■ Instructions for the task: Leave out any picture and return the remaining listing below exactly as given.

■ Information supplied:

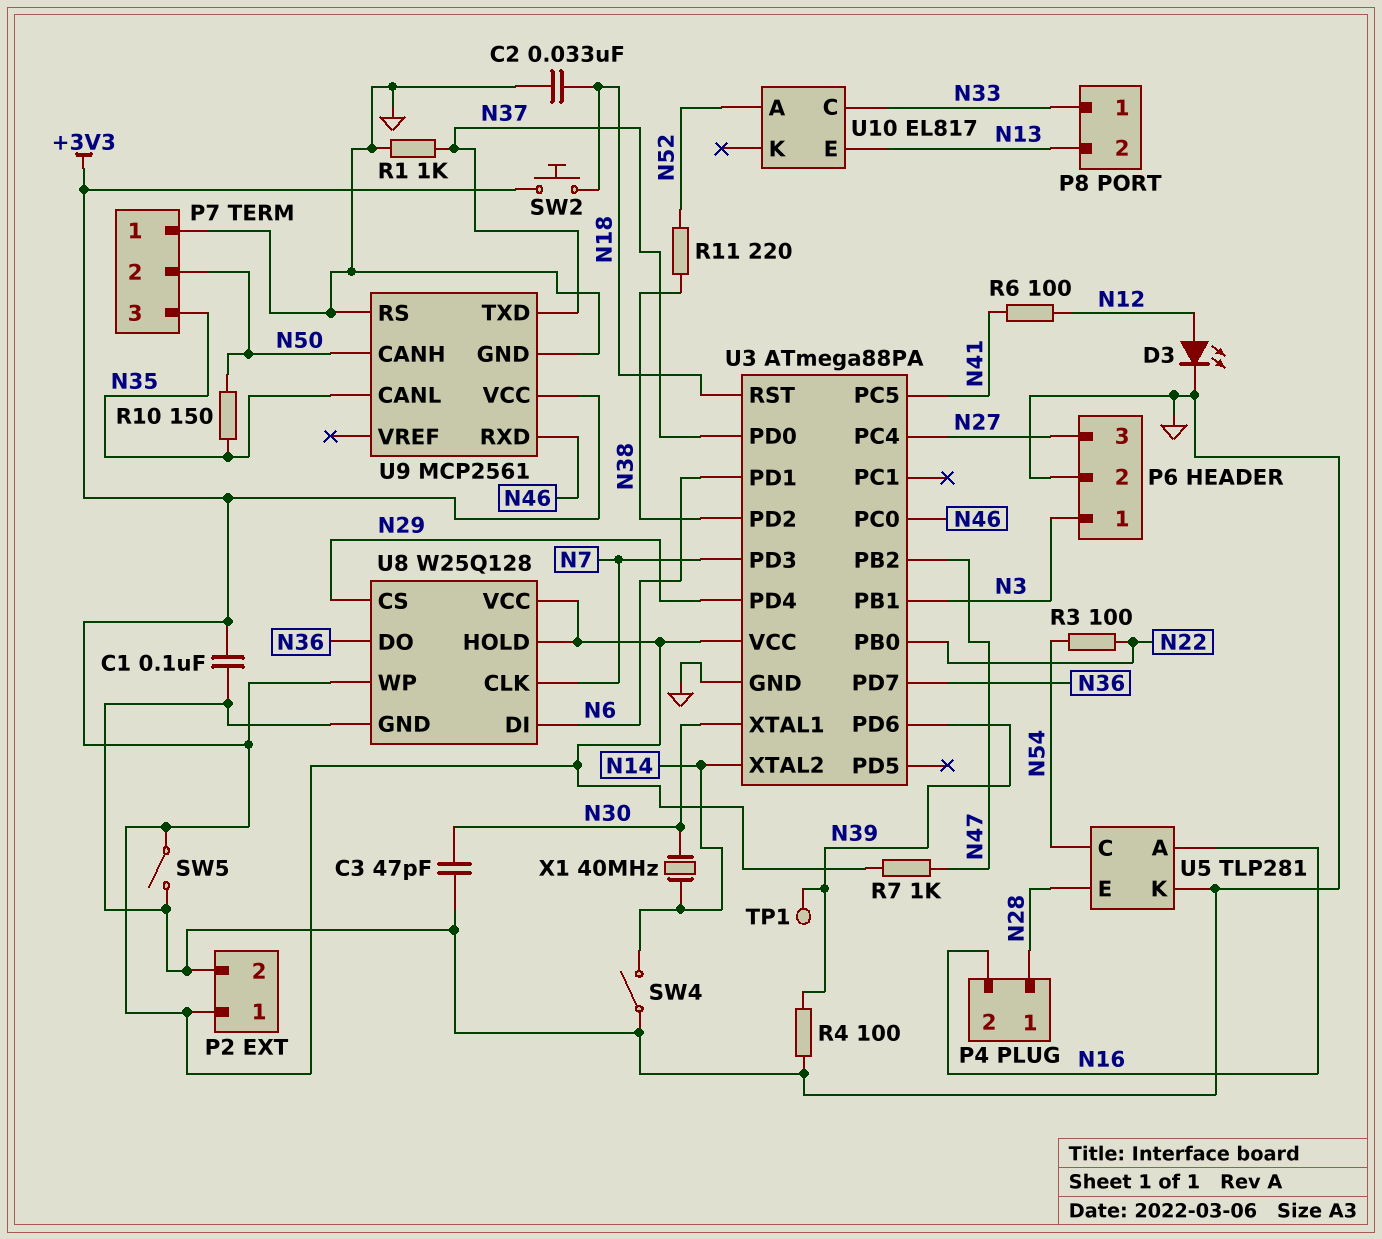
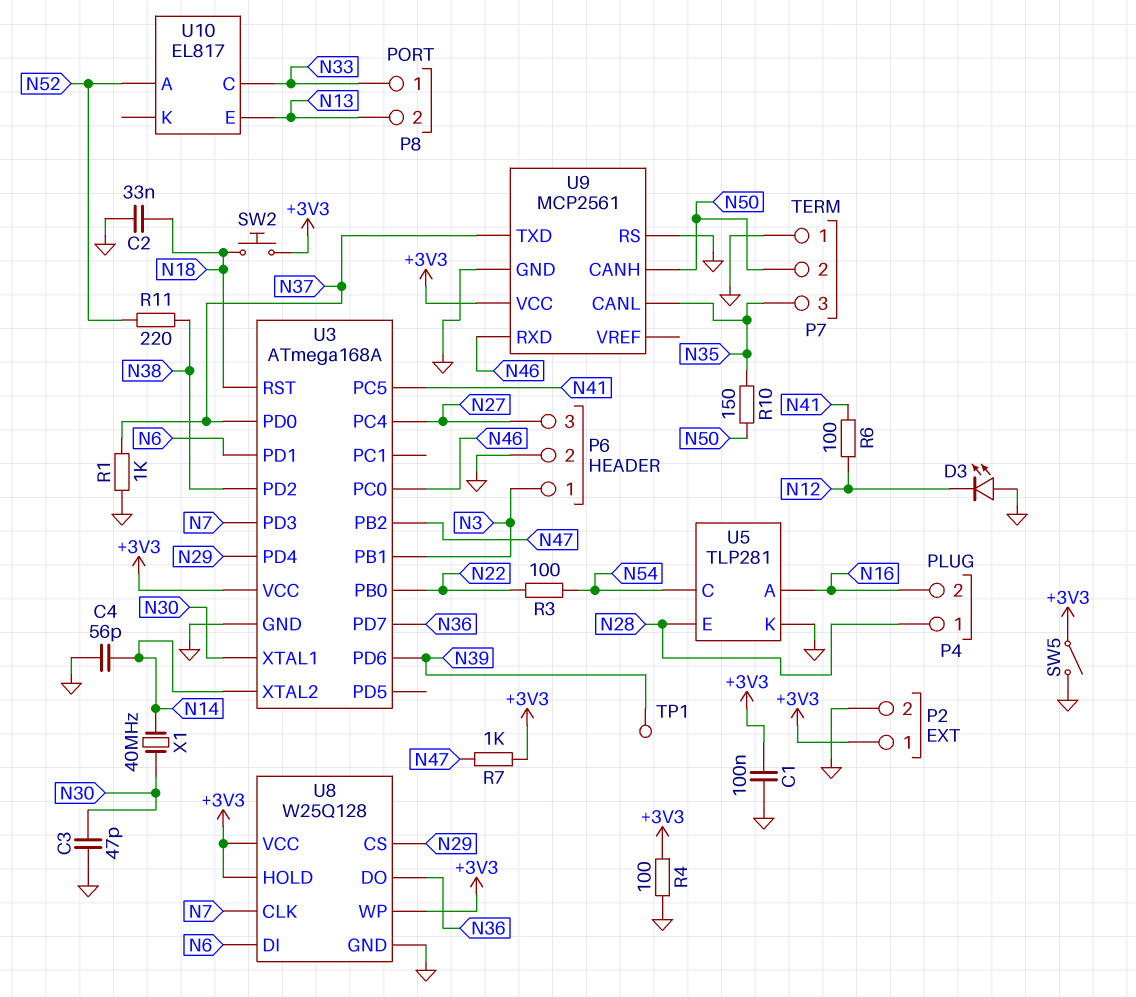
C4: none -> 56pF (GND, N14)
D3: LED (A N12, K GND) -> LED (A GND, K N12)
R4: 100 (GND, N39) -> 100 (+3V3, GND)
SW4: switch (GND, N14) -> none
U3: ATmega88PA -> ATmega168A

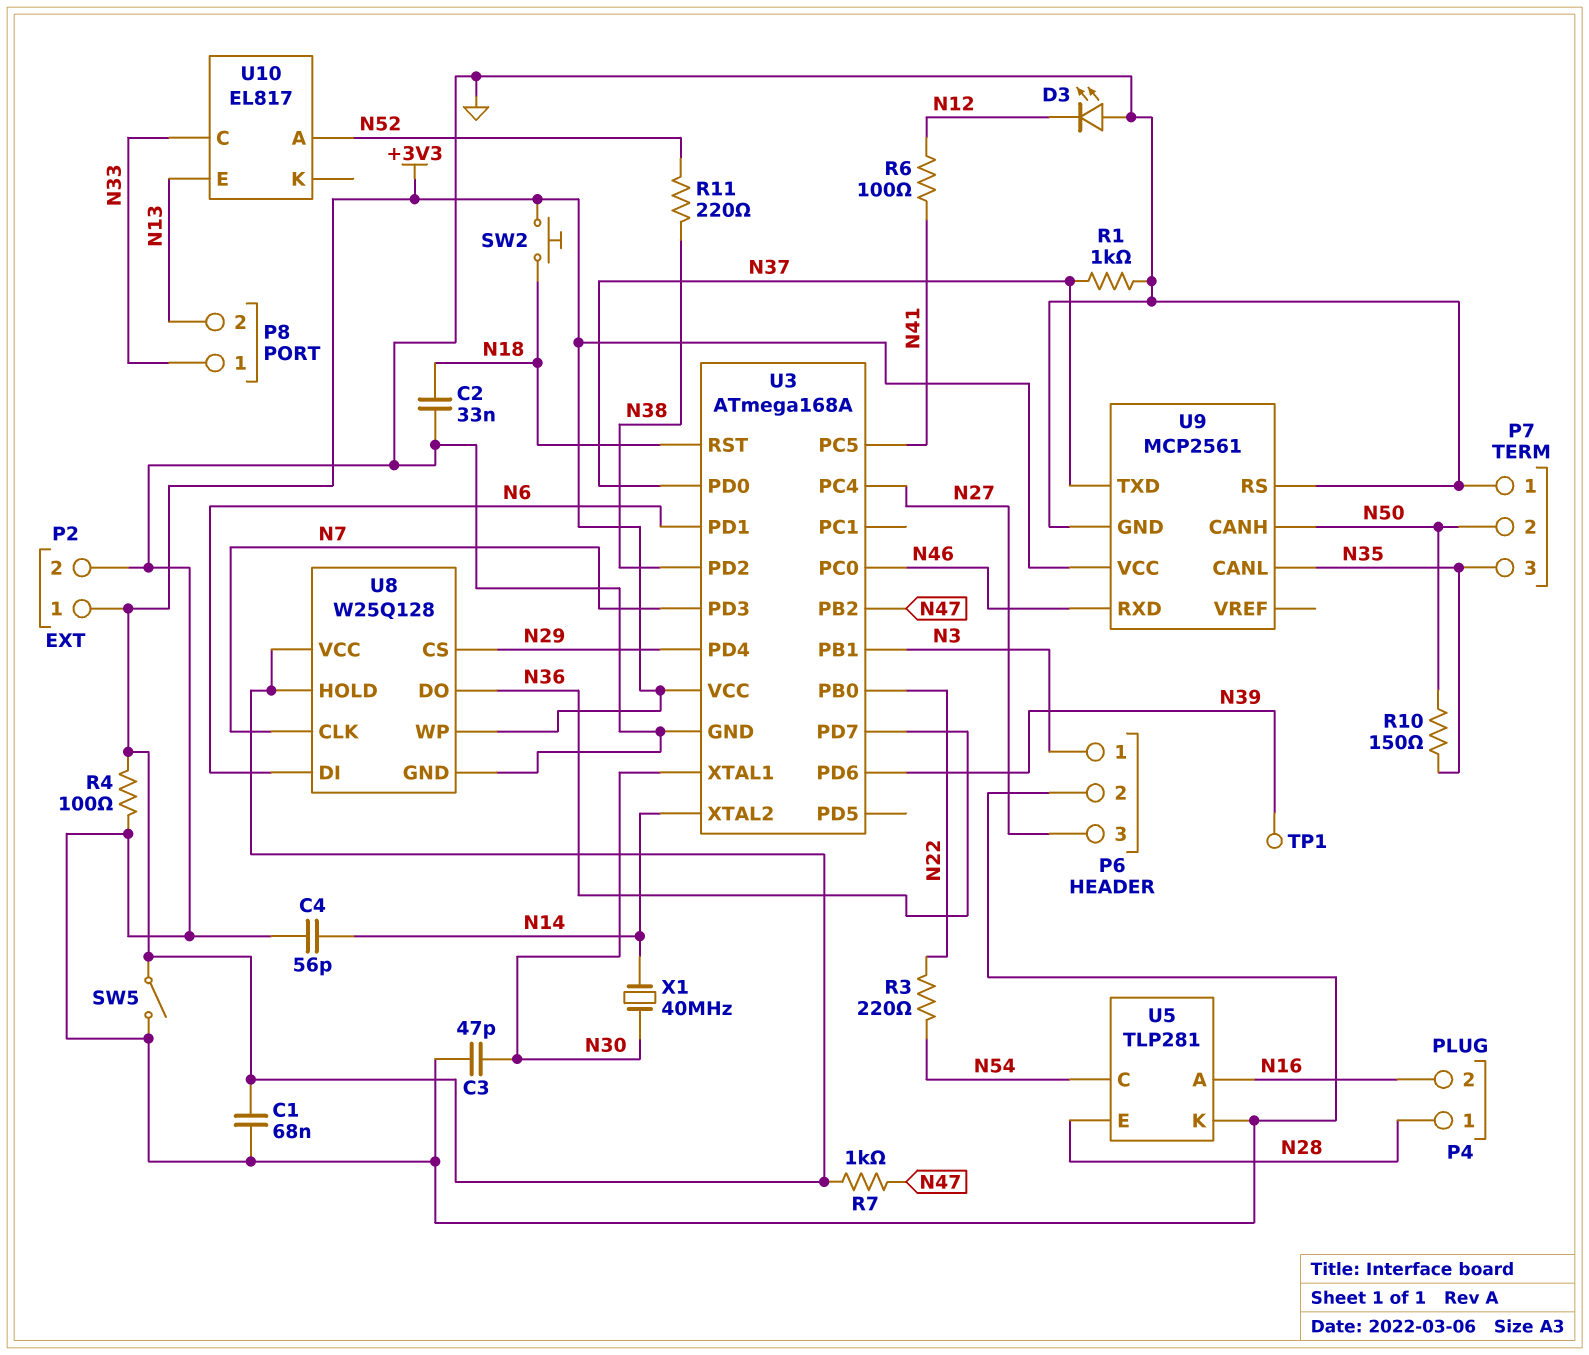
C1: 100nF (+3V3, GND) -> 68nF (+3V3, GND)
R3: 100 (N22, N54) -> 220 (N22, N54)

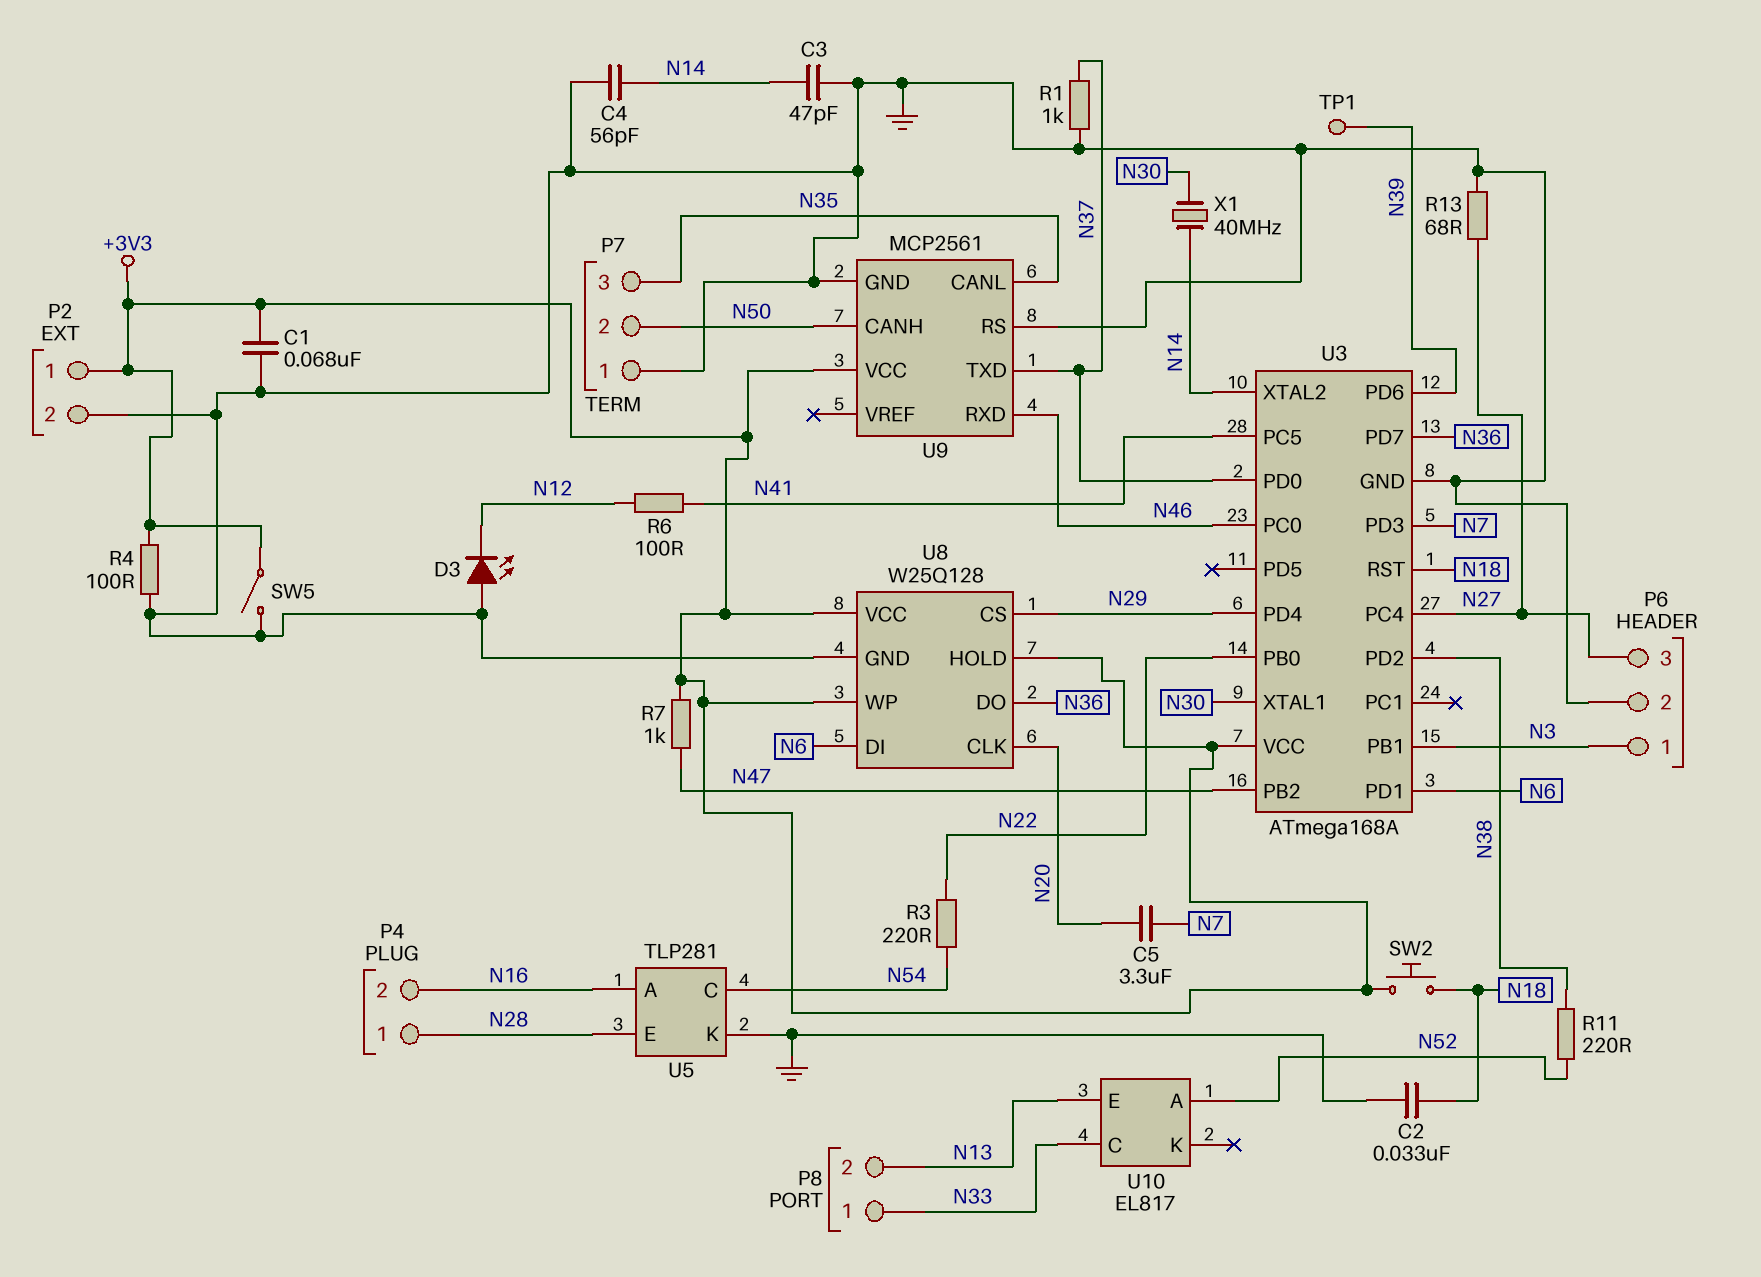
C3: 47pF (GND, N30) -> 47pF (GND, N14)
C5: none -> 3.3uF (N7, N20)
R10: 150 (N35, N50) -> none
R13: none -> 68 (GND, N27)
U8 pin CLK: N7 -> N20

■ Exercise result:
C4: none -> 56pF (GND, N14)
D3: LED (A N12, K GND) -> LED (A GND, K N12)
R4: 100 (GND, N39) -> 100 (+3V3, GND)
SW4: switch (GND, N14) -> none
U3: ATmega88PA -> ATmega168A

C1: 100nF (+3V3, GND) -> 68nF (+3V3, GND)
R3: 100 (N22, N54) -> 220 (N22, N54)

C3: 47pF (GND, N30) -> 47pF (GND, N14)
C5: none -> 3.3uF (N7, N20)
R10: 150 (N35, N50) -> none
R13: none -> 68 (GND, N27)
U8 pin CLK: N7 -> N20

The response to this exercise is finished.